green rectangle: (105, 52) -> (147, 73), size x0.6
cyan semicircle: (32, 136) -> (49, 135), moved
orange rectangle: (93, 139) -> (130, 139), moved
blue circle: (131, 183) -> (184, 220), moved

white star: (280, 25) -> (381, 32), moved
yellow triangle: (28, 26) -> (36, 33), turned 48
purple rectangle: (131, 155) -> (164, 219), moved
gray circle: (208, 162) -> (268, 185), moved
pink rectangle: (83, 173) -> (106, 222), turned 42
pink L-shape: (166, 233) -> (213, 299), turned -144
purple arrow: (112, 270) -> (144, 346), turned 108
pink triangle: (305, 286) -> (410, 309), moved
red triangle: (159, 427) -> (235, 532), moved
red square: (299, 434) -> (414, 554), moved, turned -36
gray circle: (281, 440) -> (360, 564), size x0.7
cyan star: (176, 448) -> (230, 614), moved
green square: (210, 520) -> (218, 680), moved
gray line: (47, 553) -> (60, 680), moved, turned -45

★ ★ ★ ★

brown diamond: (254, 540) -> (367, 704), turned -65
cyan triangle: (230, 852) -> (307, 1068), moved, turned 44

★ ★ ★ ★

## Task to complete
Among the entries above, locate the lines containing "green rectangle: (105, 52)" and "gray line: (47, 553)", and transcribe exactly those two lines and all lines between.

## Result for this task
green rectangle: (105, 52) -> (147, 73), size x0.6
cyan semicircle: (32, 136) -> (49, 135), moved
orange rectangle: (93, 139) -> (130, 139), moved
blue circle: (131, 183) -> (184, 220), moved

white star: (280, 25) -> (381, 32), moved
yellow triangle: (28, 26) -> (36, 33), turned 48
purple rectangle: (131, 155) -> (164, 219), moved
gray circle: (208, 162) -> (268, 185), moved
pink rectangle: (83, 173) -> (106, 222), turned 42
pink L-shape: (166, 233) -> (213, 299), turned -144
purple arrow: (112, 270) -> (144, 346), turned 108
pink triangle: (305, 286) -> (410, 309), moved
red triangle: (159, 427) -> (235, 532), moved
red square: (299, 434) -> (414, 554), moved, turned -36
gray circle: (281, 440) -> (360, 564), size x0.7
cyan star: (176, 448) -> (230, 614), moved
green square: (210, 520) -> (218, 680), moved
gray line: (47, 553) -> (60, 680), moved, turned -45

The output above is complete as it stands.